What is needed:
Pick up at the line with "(372, 212) = (576, 112): purple". Write it out exactly, along with each later line through the end of the data, and nothing more.

Data segment:
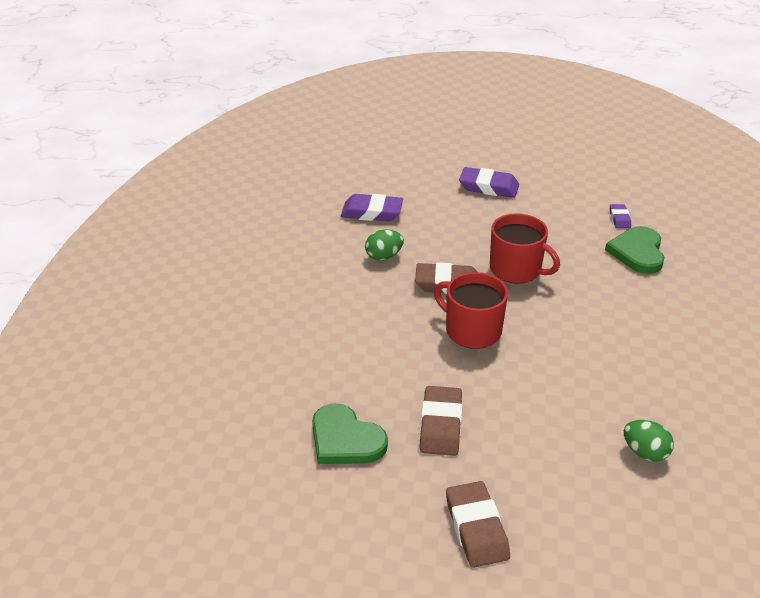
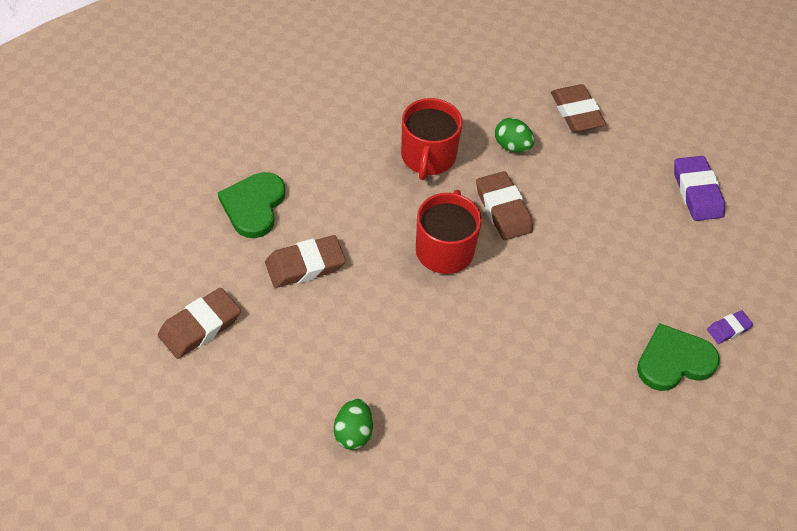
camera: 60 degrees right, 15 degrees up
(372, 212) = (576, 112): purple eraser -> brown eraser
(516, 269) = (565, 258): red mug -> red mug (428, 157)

Answer area:
(372, 212) = (576, 112): purple eraser -> brown eraser
(516, 269) = (565, 258): red mug -> red mug (428, 157)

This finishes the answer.